Supplied records:
------------------------------------

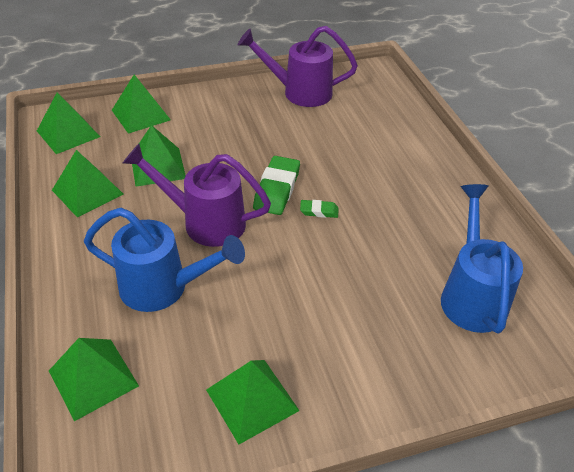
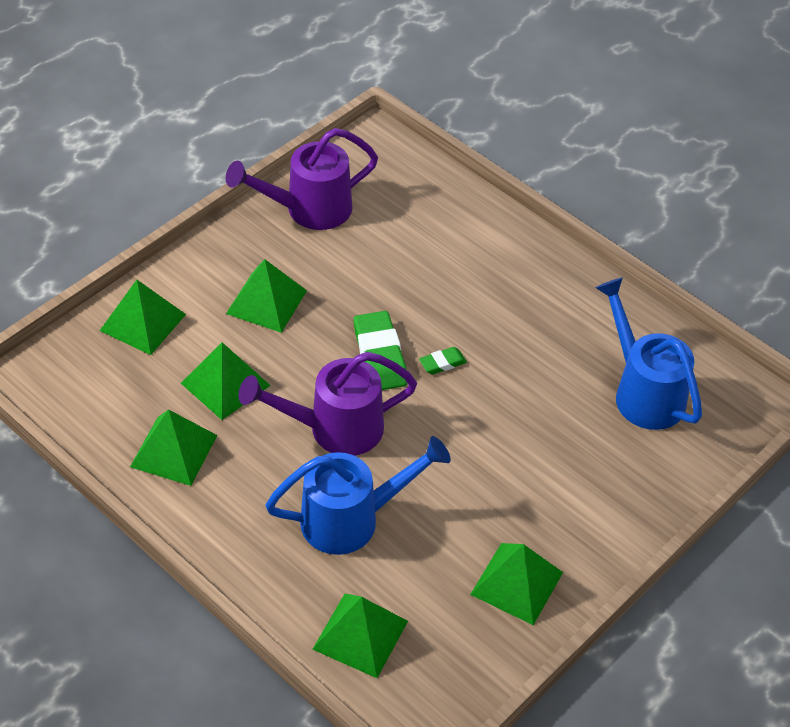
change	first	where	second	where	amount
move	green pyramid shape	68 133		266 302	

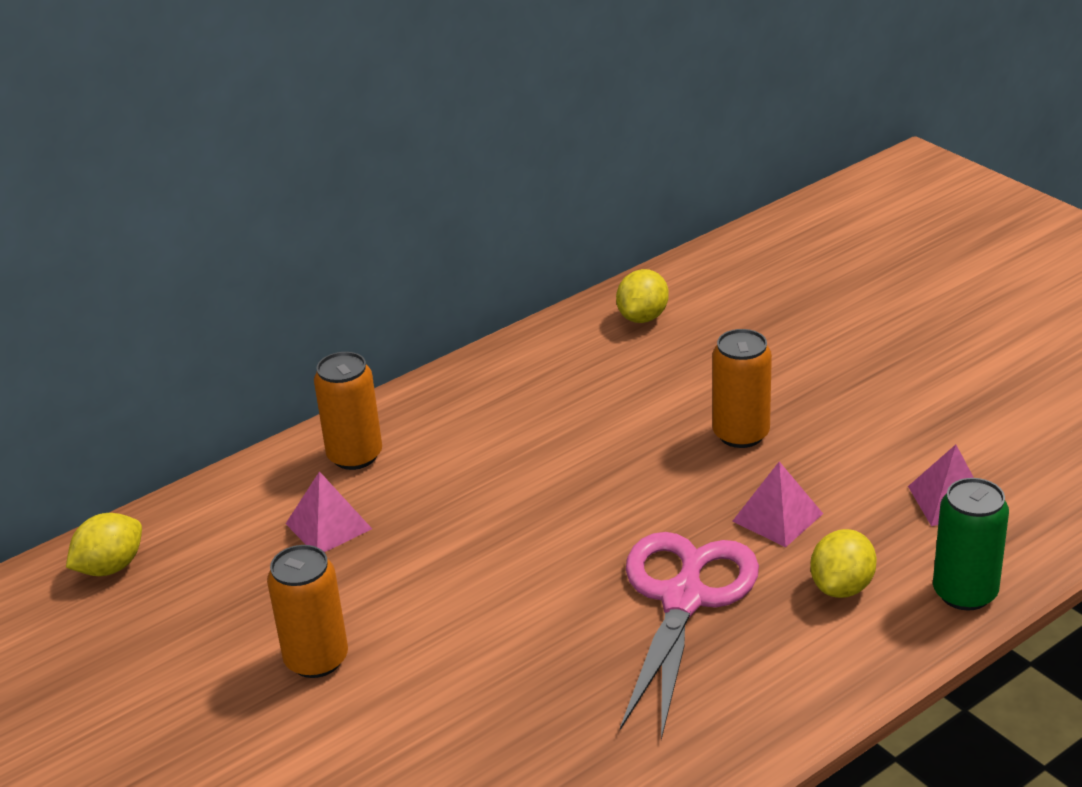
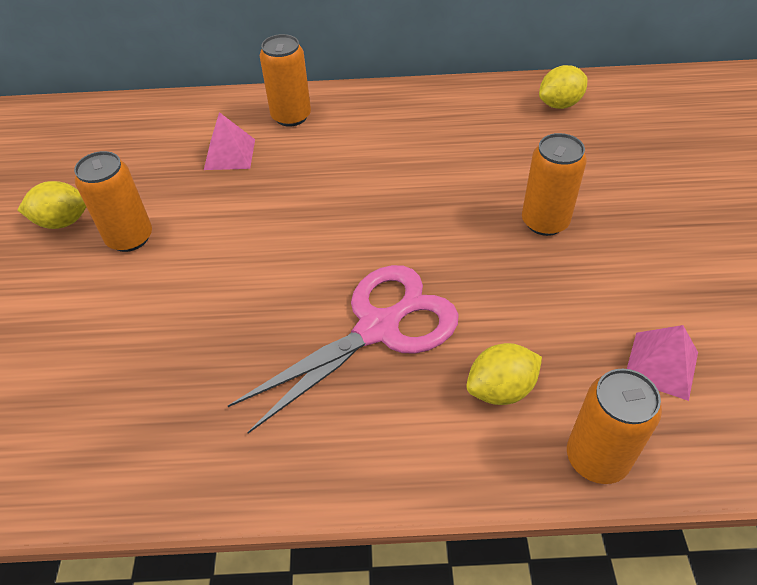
change	first	where	second	where	amount
delete	rose-pink pyramid shape	777 517			
move	yellow lemon	110 567		63 222	
recolor	green tin	964 593	orange tin	597 458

------------------------------------

Exercise instructions:
Please print each entry exactly as it stands, without the pictures.

Exercise output:
change	first	where	second	where	amount
move	green pyramid shape	68 133		266 302	

change	first	where	second	where	amount
delete	rose-pink pyramid shape	777 517			
move	yellow lemon	110 567		63 222	
recolor	green tin	964 593	orange tin	597 458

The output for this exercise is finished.